### [What the task asks]
Search the material below for the word "candle". Copy every line where it is found.

### [Given records]
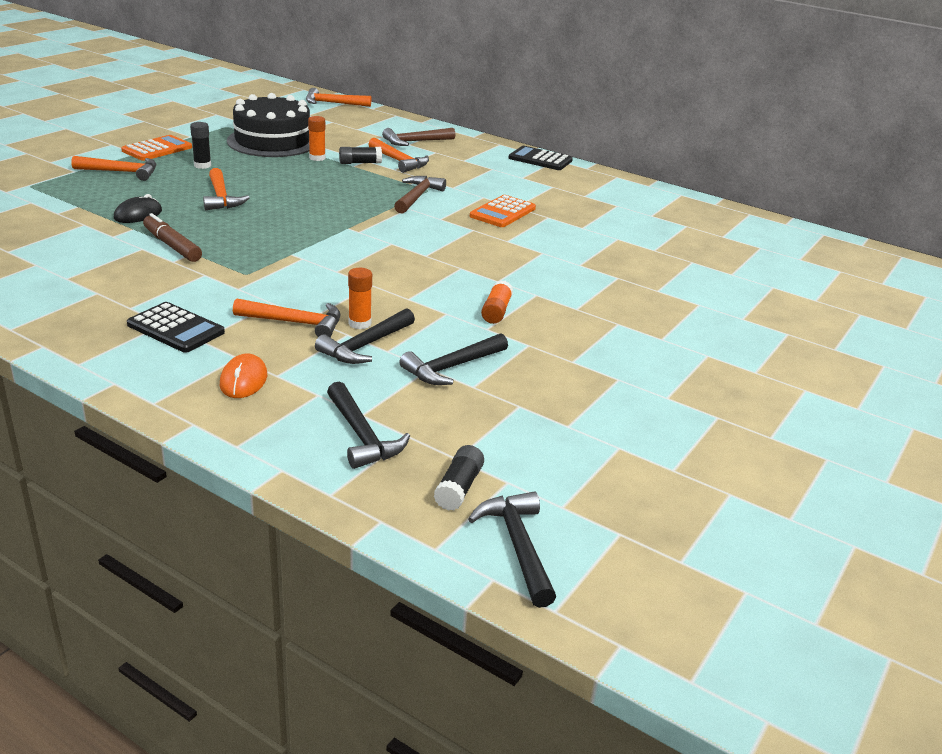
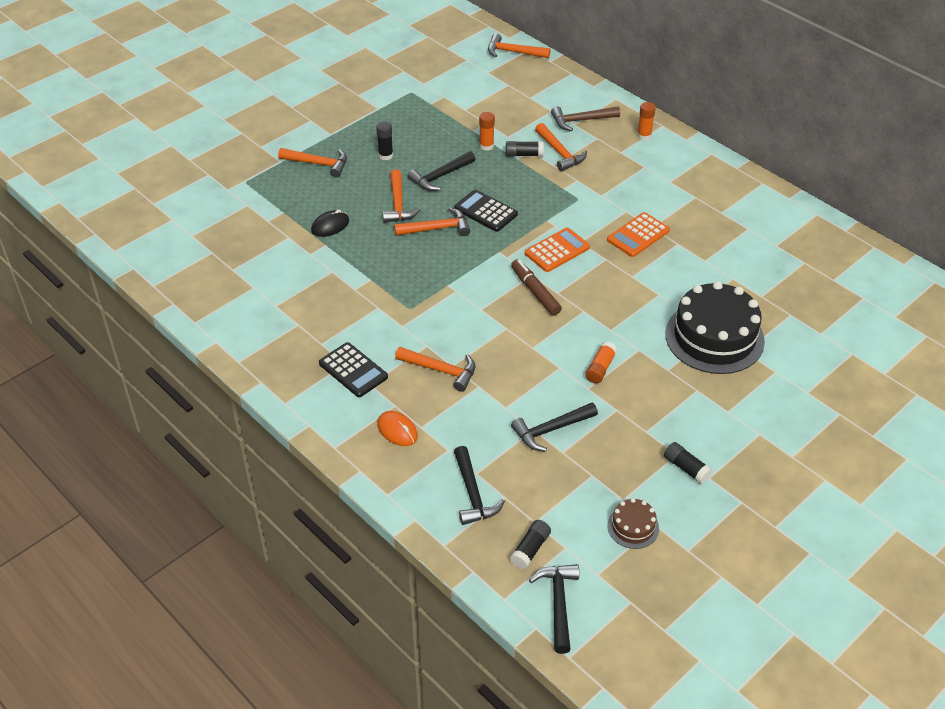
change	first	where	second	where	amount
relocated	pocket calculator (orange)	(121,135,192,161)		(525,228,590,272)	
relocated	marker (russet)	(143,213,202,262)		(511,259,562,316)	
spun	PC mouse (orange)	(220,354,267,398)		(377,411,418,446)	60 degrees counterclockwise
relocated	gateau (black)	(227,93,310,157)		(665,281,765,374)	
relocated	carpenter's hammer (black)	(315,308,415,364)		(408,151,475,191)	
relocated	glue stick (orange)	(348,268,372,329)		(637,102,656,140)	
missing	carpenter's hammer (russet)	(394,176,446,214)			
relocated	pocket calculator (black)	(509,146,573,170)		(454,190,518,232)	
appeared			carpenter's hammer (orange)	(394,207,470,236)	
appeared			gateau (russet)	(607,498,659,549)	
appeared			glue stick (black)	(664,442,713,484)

* * *

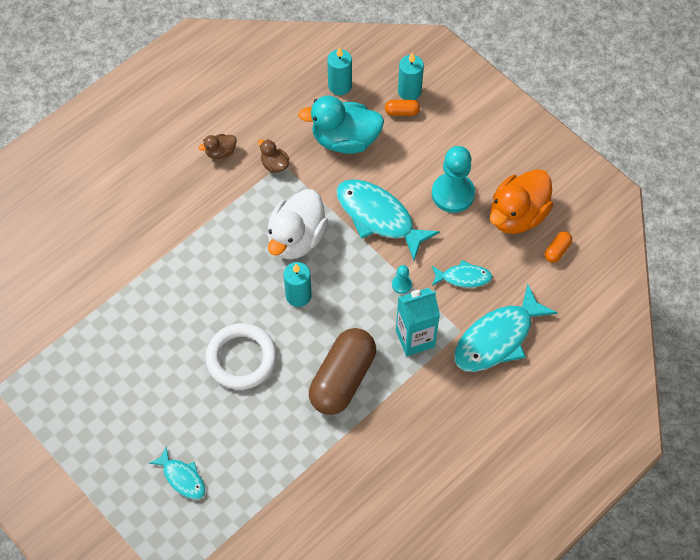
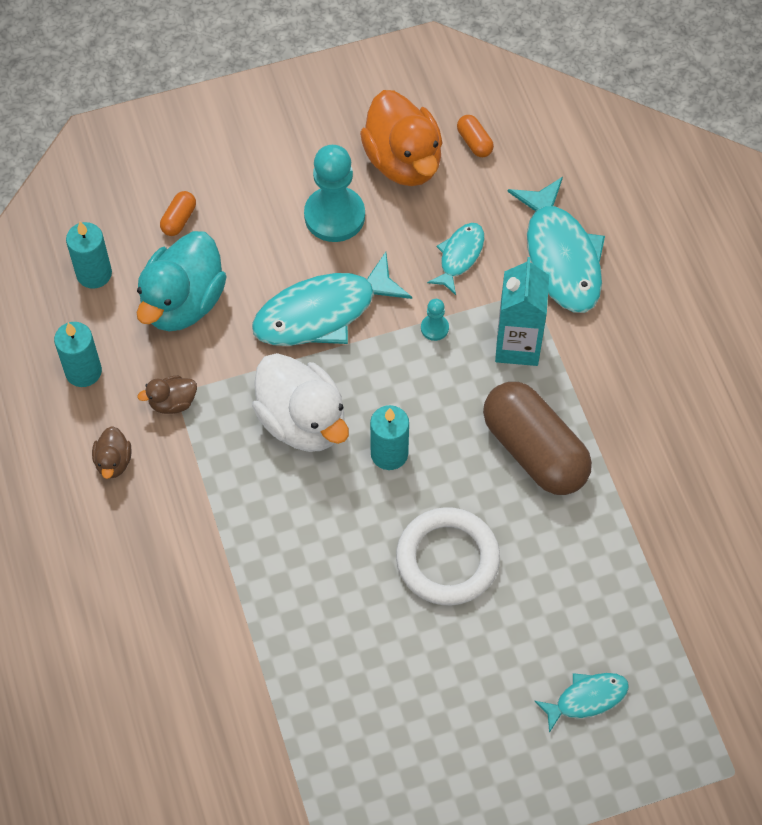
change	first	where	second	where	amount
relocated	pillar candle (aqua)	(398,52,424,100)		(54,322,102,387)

...

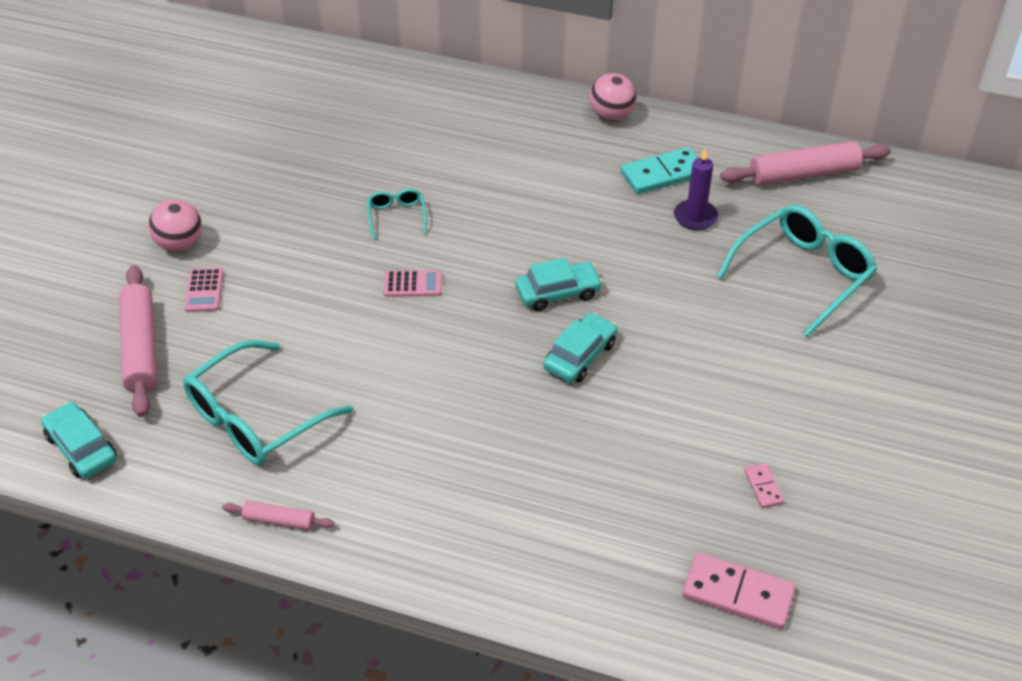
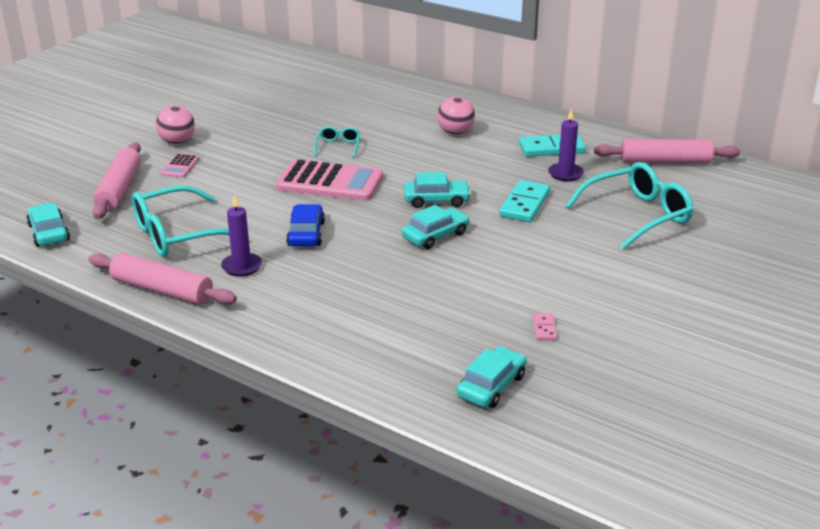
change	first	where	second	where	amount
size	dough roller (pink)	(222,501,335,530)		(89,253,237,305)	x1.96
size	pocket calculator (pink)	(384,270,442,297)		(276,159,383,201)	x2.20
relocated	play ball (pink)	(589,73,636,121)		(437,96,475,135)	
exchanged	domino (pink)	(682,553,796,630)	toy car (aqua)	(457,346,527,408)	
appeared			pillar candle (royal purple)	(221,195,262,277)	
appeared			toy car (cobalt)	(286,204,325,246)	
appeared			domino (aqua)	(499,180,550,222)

### [Exercise result]
relocated	pillar candle (aqua)	(398,52,424,100)		(54,322,102,387)
appeared			pillar candle (royal purple)	(221,195,262,277)	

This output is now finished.